WHAT YOU SHOULD DO:
Although the data below contains pictures, please reproduce only its words, exactly.

DATA EXTRACT:

________________________________________

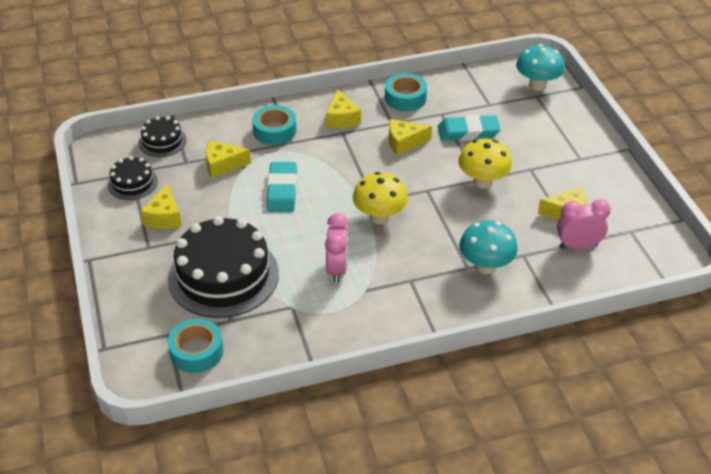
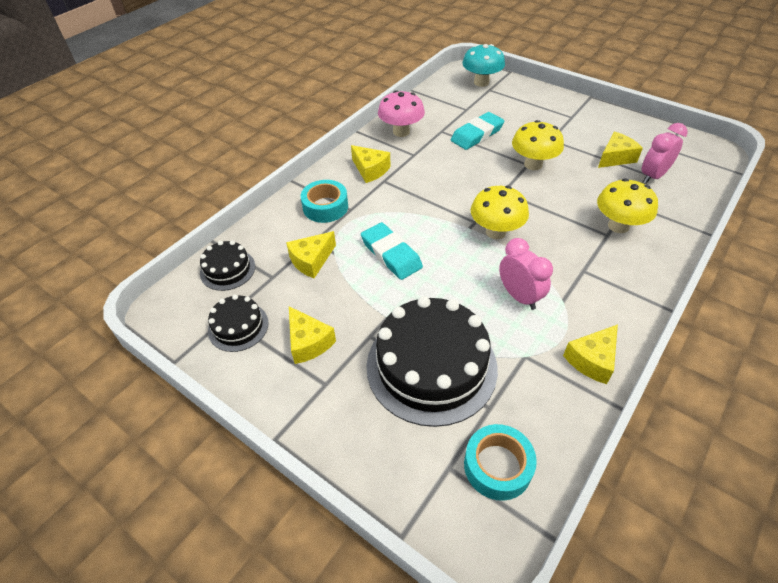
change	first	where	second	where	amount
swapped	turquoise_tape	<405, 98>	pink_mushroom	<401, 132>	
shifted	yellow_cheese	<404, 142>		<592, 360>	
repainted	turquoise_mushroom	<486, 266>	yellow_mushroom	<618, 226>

________________________________________

RESPONSE BOX:
change	first	where	second	where	amount
swapped	turquoise_tape	<405, 98>	pink_mushroom	<401, 132>	
shifted	yellow_cheese	<404, 142>		<592, 360>	
repainted	turquoise_mushroom	<486, 266>	yellow_mushroom	<618, 226>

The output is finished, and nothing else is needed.